***** Material shown *****
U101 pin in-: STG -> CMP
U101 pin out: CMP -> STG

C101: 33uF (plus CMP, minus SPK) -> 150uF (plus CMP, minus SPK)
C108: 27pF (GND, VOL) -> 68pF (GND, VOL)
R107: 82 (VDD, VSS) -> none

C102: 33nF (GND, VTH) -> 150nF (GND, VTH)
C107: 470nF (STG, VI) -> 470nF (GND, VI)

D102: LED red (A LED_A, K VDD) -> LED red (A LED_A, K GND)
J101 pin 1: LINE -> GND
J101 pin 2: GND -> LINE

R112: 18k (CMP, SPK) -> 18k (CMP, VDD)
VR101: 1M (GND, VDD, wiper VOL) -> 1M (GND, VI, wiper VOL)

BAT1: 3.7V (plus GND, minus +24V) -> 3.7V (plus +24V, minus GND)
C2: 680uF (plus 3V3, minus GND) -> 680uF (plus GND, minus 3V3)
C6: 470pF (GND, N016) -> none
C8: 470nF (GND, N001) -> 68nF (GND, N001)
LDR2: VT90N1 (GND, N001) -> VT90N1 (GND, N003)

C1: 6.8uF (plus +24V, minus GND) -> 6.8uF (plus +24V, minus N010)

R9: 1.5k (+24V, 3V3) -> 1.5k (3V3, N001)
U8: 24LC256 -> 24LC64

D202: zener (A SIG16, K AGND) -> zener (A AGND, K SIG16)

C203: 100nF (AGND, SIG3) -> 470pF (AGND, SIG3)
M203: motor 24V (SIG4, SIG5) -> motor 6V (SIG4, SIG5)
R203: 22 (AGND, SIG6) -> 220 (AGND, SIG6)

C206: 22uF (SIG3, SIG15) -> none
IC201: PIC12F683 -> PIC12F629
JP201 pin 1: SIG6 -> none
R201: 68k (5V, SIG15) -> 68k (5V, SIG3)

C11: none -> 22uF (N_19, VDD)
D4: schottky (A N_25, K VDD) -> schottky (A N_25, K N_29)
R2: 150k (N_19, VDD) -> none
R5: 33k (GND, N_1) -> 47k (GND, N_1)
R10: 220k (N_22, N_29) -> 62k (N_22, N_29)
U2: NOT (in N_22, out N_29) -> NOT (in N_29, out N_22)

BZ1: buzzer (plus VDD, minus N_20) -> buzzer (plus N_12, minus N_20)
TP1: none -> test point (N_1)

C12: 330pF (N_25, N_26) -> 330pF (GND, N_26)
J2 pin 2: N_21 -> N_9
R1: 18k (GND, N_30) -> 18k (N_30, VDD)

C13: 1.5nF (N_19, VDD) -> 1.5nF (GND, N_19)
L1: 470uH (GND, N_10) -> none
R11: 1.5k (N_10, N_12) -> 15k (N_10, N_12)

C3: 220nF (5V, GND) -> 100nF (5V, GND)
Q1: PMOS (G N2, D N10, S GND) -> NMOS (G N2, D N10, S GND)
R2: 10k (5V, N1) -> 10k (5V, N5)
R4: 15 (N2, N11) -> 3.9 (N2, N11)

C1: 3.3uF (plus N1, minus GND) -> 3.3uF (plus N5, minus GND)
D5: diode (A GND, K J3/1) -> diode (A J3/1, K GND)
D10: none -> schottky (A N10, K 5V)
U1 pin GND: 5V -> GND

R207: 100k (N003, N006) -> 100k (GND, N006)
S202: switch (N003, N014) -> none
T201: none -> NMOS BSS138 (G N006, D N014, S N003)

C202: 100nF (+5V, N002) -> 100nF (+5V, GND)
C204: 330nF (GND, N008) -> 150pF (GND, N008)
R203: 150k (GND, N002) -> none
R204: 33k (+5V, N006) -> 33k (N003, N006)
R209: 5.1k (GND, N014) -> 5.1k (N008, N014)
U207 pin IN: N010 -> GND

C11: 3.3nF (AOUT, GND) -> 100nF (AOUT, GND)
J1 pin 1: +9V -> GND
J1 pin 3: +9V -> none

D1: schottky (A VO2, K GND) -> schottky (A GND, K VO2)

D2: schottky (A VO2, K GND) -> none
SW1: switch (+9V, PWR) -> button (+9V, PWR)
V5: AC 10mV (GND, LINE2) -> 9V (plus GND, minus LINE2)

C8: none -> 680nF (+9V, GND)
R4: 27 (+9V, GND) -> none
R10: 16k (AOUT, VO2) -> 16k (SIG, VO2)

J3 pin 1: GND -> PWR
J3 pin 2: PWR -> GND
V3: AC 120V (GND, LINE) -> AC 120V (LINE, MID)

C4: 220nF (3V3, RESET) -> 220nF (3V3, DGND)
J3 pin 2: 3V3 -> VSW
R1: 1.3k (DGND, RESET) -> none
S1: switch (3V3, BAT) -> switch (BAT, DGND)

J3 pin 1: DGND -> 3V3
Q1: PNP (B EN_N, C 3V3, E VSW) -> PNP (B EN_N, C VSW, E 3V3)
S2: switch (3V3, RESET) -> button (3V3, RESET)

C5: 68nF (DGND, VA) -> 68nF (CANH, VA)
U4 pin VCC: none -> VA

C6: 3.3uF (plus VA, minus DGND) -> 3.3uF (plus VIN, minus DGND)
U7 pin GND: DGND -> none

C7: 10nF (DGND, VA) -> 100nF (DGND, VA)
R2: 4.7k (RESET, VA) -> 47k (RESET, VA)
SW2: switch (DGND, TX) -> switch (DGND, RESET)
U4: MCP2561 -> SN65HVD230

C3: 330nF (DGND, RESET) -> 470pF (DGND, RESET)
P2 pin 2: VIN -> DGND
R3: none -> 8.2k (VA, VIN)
*****
— Your instructions —
The lines above need to be restated word for word, all of them.

— Answer for this exercise —
U101 pin in-: STG -> CMP
U101 pin out: CMP -> STG

C101: 33uF (plus CMP, minus SPK) -> 150uF (plus CMP, minus SPK)
C108: 27pF (GND, VOL) -> 68pF (GND, VOL)
R107: 82 (VDD, VSS) -> none

C102: 33nF (GND, VTH) -> 150nF (GND, VTH)
C107: 470nF (STG, VI) -> 470nF (GND, VI)

D102: LED red (A LED_A, K VDD) -> LED red (A LED_A, K GND)
J101 pin 1: LINE -> GND
J101 pin 2: GND -> LINE

R112: 18k (CMP, SPK) -> 18k (CMP, VDD)
VR101: 1M (GND, VDD, wiper VOL) -> 1M (GND, VI, wiper VOL)

BAT1: 3.7V (plus GND, minus +24V) -> 3.7V (plus +24V, minus GND)
C2: 680uF (plus 3V3, minus GND) -> 680uF (plus GND, minus 3V3)
C6: 470pF (GND, N016) -> none
C8: 470nF (GND, N001) -> 68nF (GND, N001)
LDR2: VT90N1 (GND, N001) -> VT90N1 (GND, N003)

C1: 6.8uF (plus +24V, minus GND) -> 6.8uF (plus +24V, minus N010)

R9: 1.5k (+24V, 3V3) -> 1.5k (3V3, N001)
U8: 24LC256 -> 24LC64

D202: zener (A SIG16, K AGND) -> zener (A AGND, K SIG16)

C203: 100nF (AGND, SIG3) -> 470pF (AGND, SIG3)
M203: motor 24V (SIG4, SIG5) -> motor 6V (SIG4, SIG5)
R203: 22 (AGND, SIG6) -> 220 (AGND, SIG6)

C206: 22uF (SIG3, SIG15) -> none
IC201: PIC12F683 -> PIC12F629
JP201 pin 1: SIG6 -> none
R201: 68k (5V, SIG15) -> 68k (5V, SIG3)

C11: none -> 22uF (N_19, VDD)
D4: schottky (A N_25, K VDD) -> schottky (A N_25, K N_29)
R2: 150k (N_19, VDD) -> none
R5: 33k (GND, N_1) -> 47k (GND, N_1)
R10: 220k (N_22, N_29) -> 62k (N_22, N_29)
U2: NOT (in N_22, out N_29) -> NOT (in N_29, out N_22)

BZ1: buzzer (plus VDD, minus N_20) -> buzzer (plus N_12, minus N_20)
TP1: none -> test point (N_1)

C12: 330pF (N_25, N_26) -> 330pF (GND, N_26)
J2 pin 2: N_21 -> N_9
R1: 18k (GND, N_30) -> 18k (N_30, VDD)

C13: 1.5nF (N_19, VDD) -> 1.5nF (GND, N_19)
L1: 470uH (GND, N_10) -> none
R11: 1.5k (N_10, N_12) -> 15k (N_10, N_12)

C3: 220nF (5V, GND) -> 100nF (5V, GND)
Q1: PMOS (G N2, D N10, S GND) -> NMOS (G N2, D N10, S GND)
R2: 10k (5V, N1) -> 10k (5V, N5)
R4: 15 (N2, N11) -> 3.9 (N2, N11)

C1: 3.3uF (plus N1, minus GND) -> 3.3uF (plus N5, minus GND)
D5: diode (A GND, K J3/1) -> diode (A J3/1, K GND)
D10: none -> schottky (A N10, K 5V)
U1 pin GND: 5V -> GND

R207: 100k (N003, N006) -> 100k (GND, N006)
S202: switch (N003, N014) -> none
T201: none -> NMOS BSS138 (G N006, D N014, S N003)

C202: 100nF (+5V, N002) -> 100nF (+5V, GND)
C204: 330nF (GND, N008) -> 150pF (GND, N008)
R203: 150k (GND, N002) -> none
R204: 33k (+5V, N006) -> 33k (N003, N006)
R209: 5.1k (GND, N014) -> 5.1k (N008, N014)
U207 pin IN: N010 -> GND

C11: 3.3nF (AOUT, GND) -> 100nF (AOUT, GND)
J1 pin 1: +9V -> GND
J1 pin 3: +9V -> none

D1: schottky (A VO2, K GND) -> schottky (A GND, K VO2)

D2: schottky (A VO2, K GND) -> none
SW1: switch (+9V, PWR) -> button (+9V, PWR)
V5: AC 10mV (GND, LINE2) -> 9V (plus GND, minus LINE2)

C8: none -> 680nF (+9V, GND)
R4: 27 (+9V, GND) -> none
R10: 16k (AOUT, VO2) -> 16k (SIG, VO2)

J3 pin 1: GND -> PWR
J3 pin 2: PWR -> GND
V3: AC 120V (GND, LINE) -> AC 120V (LINE, MID)

C4: 220nF (3V3, RESET) -> 220nF (3V3, DGND)
J3 pin 2: 3V3 -> VSW
R1: 1.3k (DGND, RESET) -> none
S1: switch (3V3, BAT) -> switch (BAT, DGND)

J3 pin 1: DGND -> 3V3
Q1: PNP (B EN_N, C 3V3, E VSW) -> PNP (B EN_N, C VSW, E 3V3)
S2: switch (3V3, RESET) -> button (3V3, RESET)

C5: 68nF (DGND, VA) -> 68nF (CANH, VA)
U4 pin VCC: none -> VA

C6: 3.3uF (plus VA, minus DGND) -> 3.3uF (plus VIN, minus DGND)
U7 pin GND: DGND -> none

C7: 10nF (DGND, VA) -> 100nF (DGND, VA)
R2: 4.7k (RESET, VA) -> 47k (RESET, VA)
SW2: switch (DGND, TX) -> switch (DGND, RESET)
U4: MCP2561 -> SN65HVD230

C3: 330nF (DGND, RESET) -> 470pF (DGND, RESET)
P2 pin 2: VIN -> DGND
R3: none -> 8.2k (VA, VIN)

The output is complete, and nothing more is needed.